● What you are asked to do
Pictures in the records are to be excluded from an otherwise exact copy.

● Available data
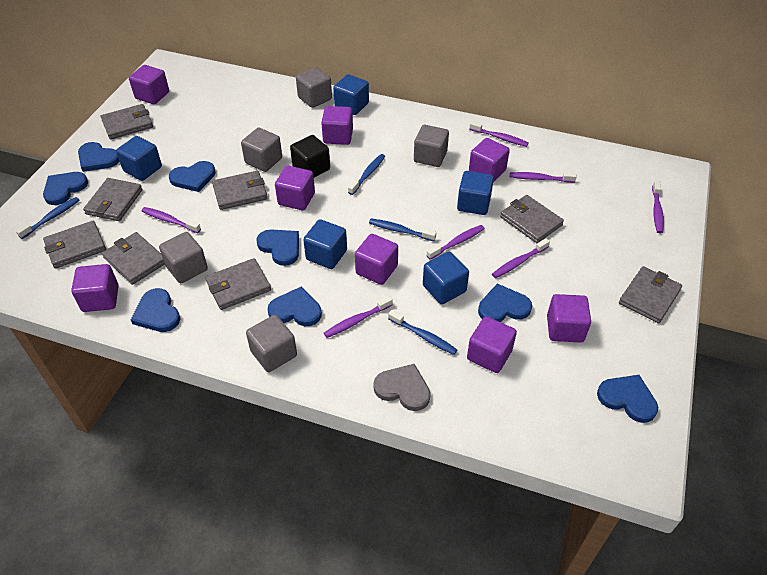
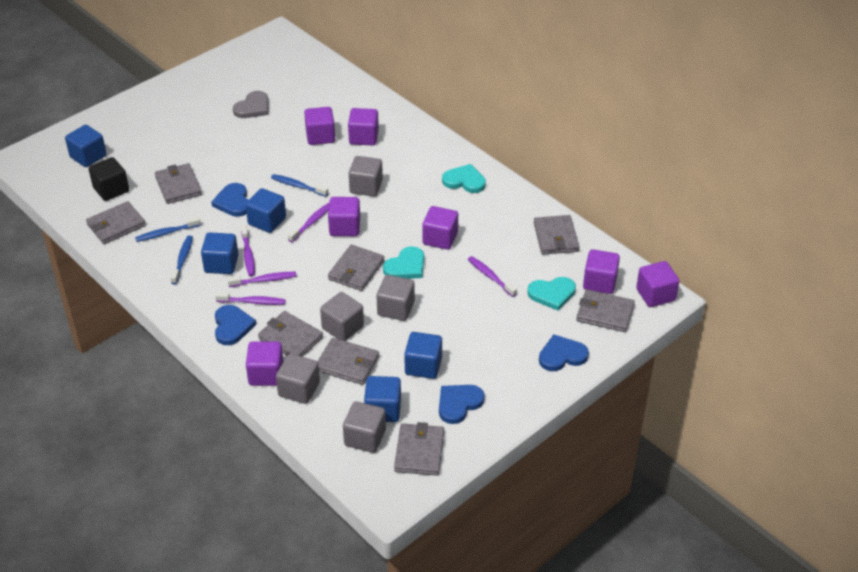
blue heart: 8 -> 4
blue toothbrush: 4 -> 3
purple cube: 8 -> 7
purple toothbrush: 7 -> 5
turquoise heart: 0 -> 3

● Answer to this problem
blue heart: 8 -> 4
blue toothbrush: 4 -> 3
purple cube: 8 -> 7
purple toothbrush: 7 -> 5
turquoise heart: 0 -> 3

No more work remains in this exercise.